■ **ACTION ITEM**
Copy the entries below exactly. Images do not belong in the copy.

■ **GIVEN RECORDS**
::::::::::

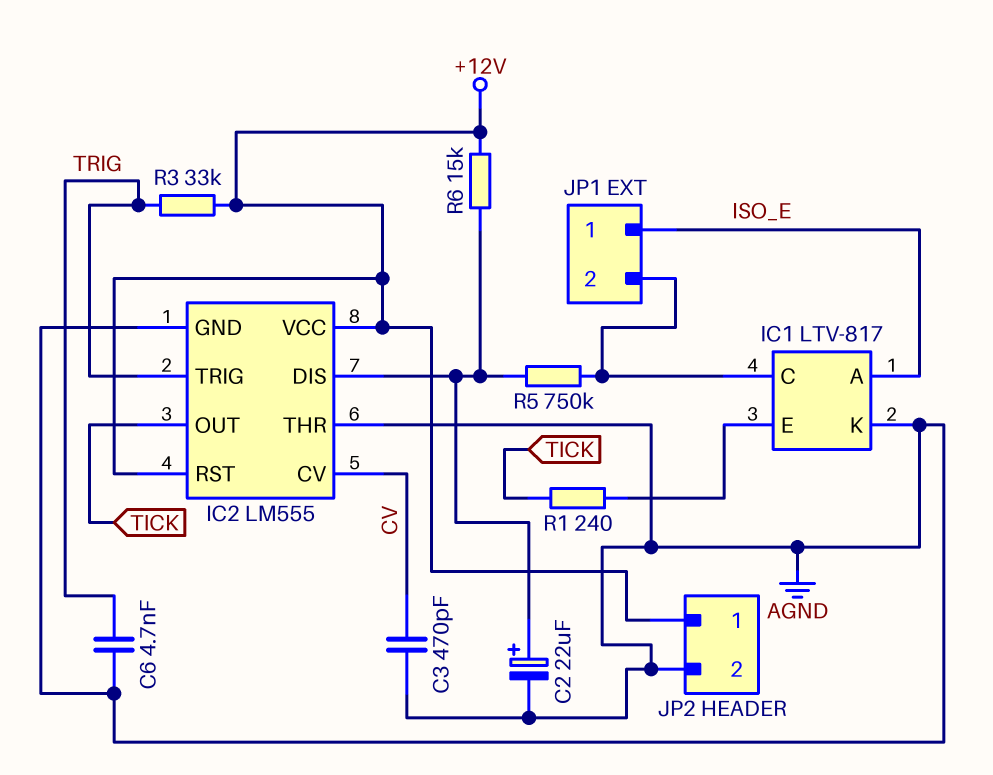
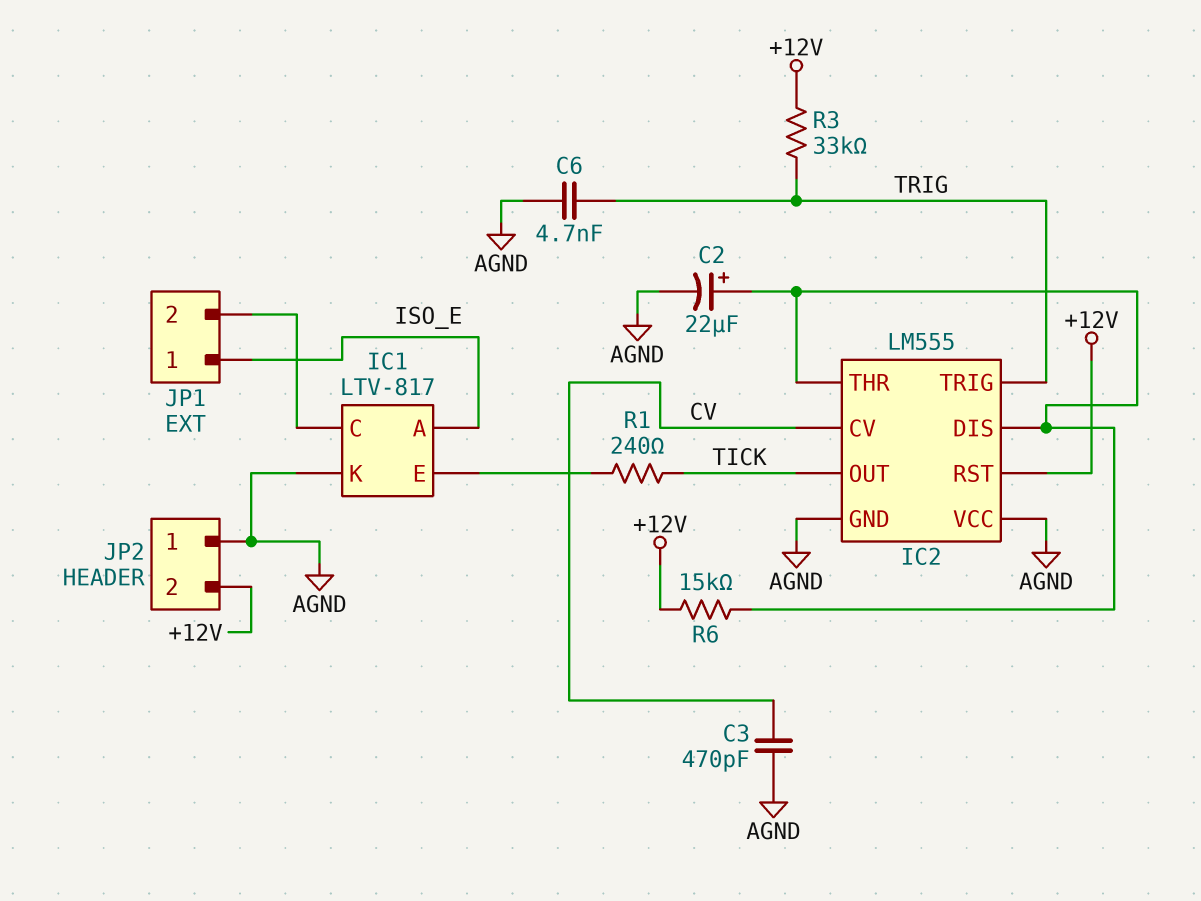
IC2 pin THR: AGND -> IC2/DIS
IC2 pin VCC: +12V -> AGND
JP2 pin 1: +12V -> AGND
JP2 pin 2: AGND -> +12V
R5: 750k (IC1/C, IC2/DIS) -> none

::::::::::

■ **RESULT OF THIS TASK**
IC2 pin THR: AGND -> IC2/DIS
IC2 pin VCC: +12V -> AGND
JP2 pin 1: +12V -> AGND
JP2 pin 2: AGND -> +12V
R5: 750k (IC1/C, IC2/DIS) -> none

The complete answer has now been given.